EXTRACTED ENTRIES
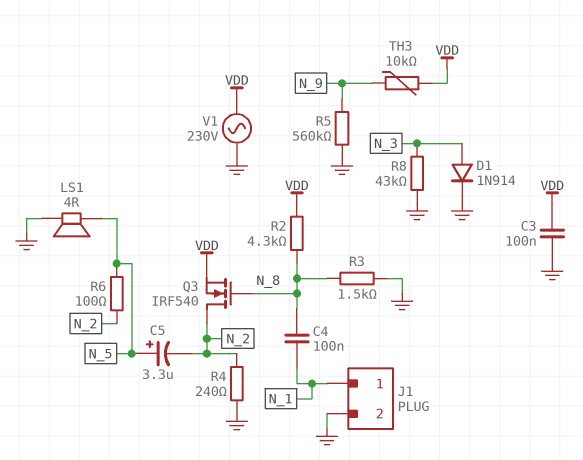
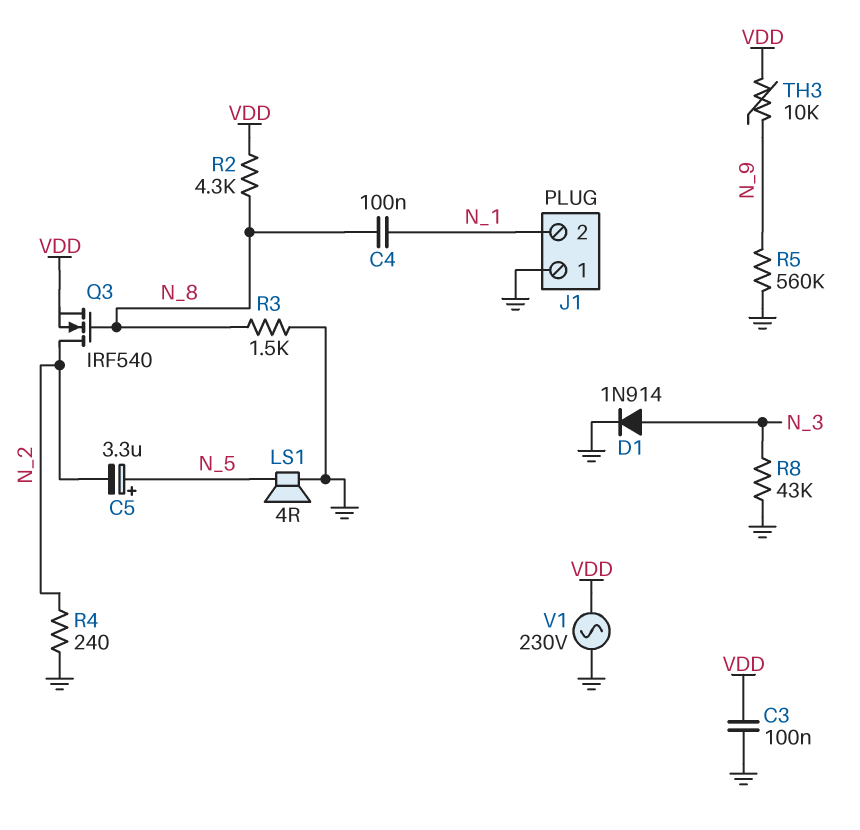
J1 pin 1: N_1 -> GND
J1 pin 2: GND -> N_1
R6: 100 (N_2, N_5) -> none

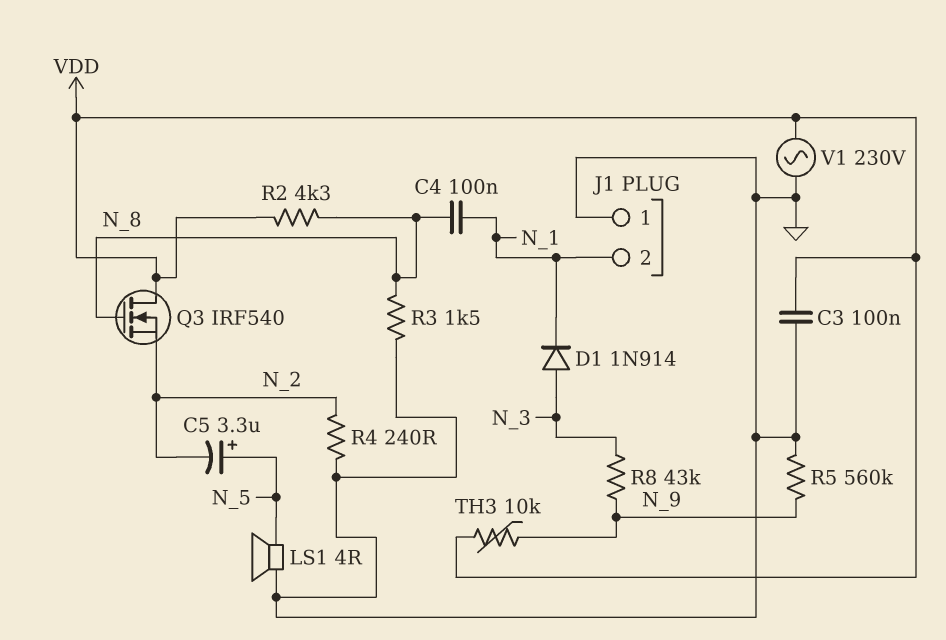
D1: diode 1N914 (A N_3, K GND) -> diode 1N914 (A N_3, K N_1)
Q3: NMOS IRF540 (G N_8, D N_2, S VDD) -> NMOS IRF540 (G N_8, D VDD, S N_2)
R8: 43k (GND, N_3) -> 43k (N_3, N_9)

EXERCISE AIM
Return exactly the run of lines that opens with the one containing "D1: diode 1N914" and closes with the last line of the records above.

RESULT FOR THIS EXERCISE
D1: diode 1N914 (A N_3, K GND) -> diode 1N914 (A N_3, K N_1)
Q3: NMOS IRF540 (G N_8, D N_2, S VDD) -> NMOS IRF540 (G N_8, D VDD, S N_2)
R8: 43k (GND, N_3) -> 43k (N_3, N_9)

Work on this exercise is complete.